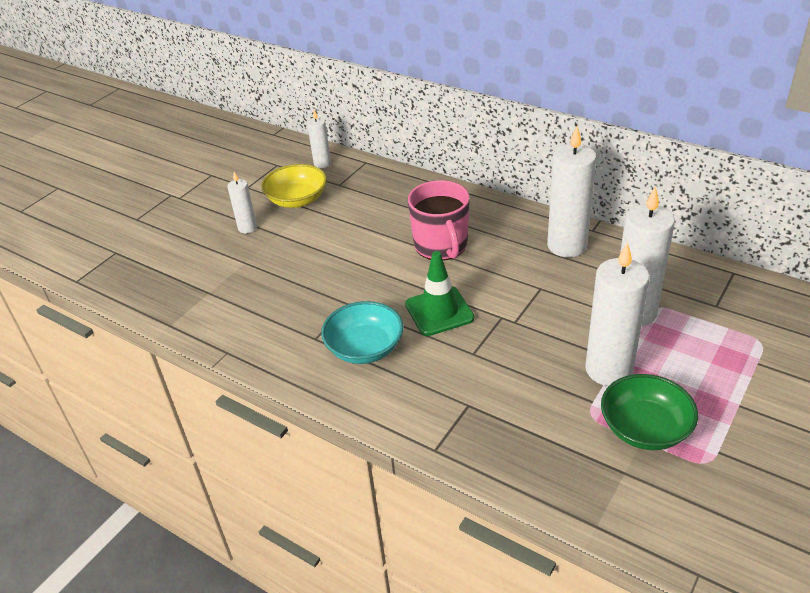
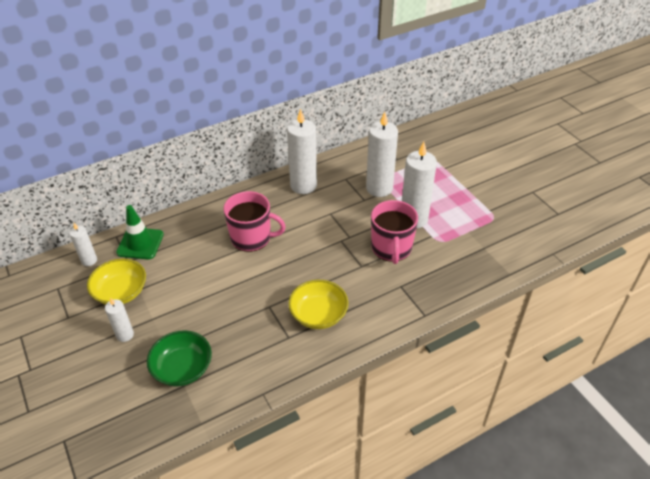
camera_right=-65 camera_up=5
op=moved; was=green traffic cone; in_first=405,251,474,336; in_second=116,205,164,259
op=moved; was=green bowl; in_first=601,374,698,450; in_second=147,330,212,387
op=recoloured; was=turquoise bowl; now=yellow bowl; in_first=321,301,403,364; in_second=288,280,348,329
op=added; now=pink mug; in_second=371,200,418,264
▬▬▬▬▬▬▬▬▬▬
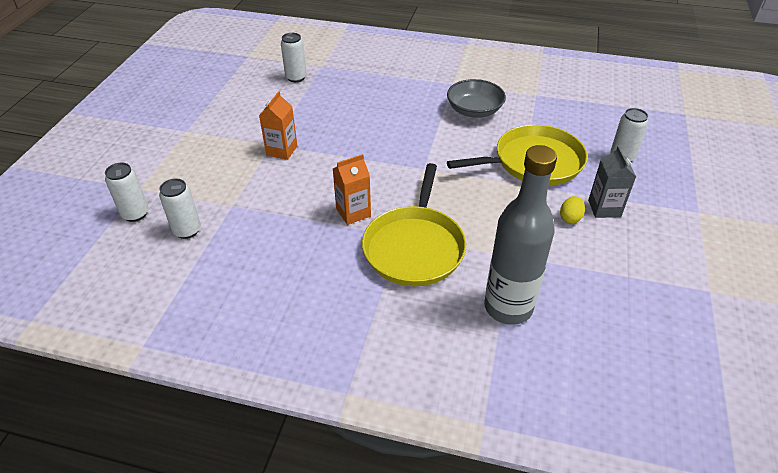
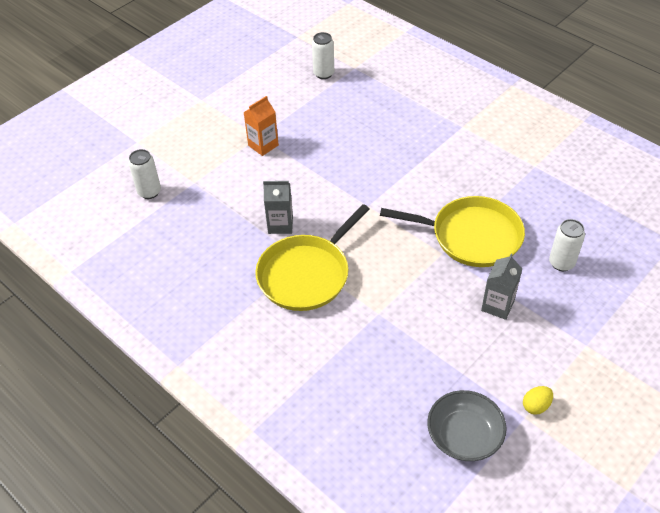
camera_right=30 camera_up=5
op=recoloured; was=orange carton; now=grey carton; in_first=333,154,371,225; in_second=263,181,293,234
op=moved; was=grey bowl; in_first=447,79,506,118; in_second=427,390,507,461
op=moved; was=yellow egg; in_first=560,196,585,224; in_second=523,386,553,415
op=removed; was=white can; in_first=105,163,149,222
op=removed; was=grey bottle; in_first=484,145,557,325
▬▬▬▬▬▬▬▬▬▬
◆ Exercise brief ◆
Across the material above, how many lines contain the string "green"? The reply should be that number alone.

◆ Expected answer ◆
2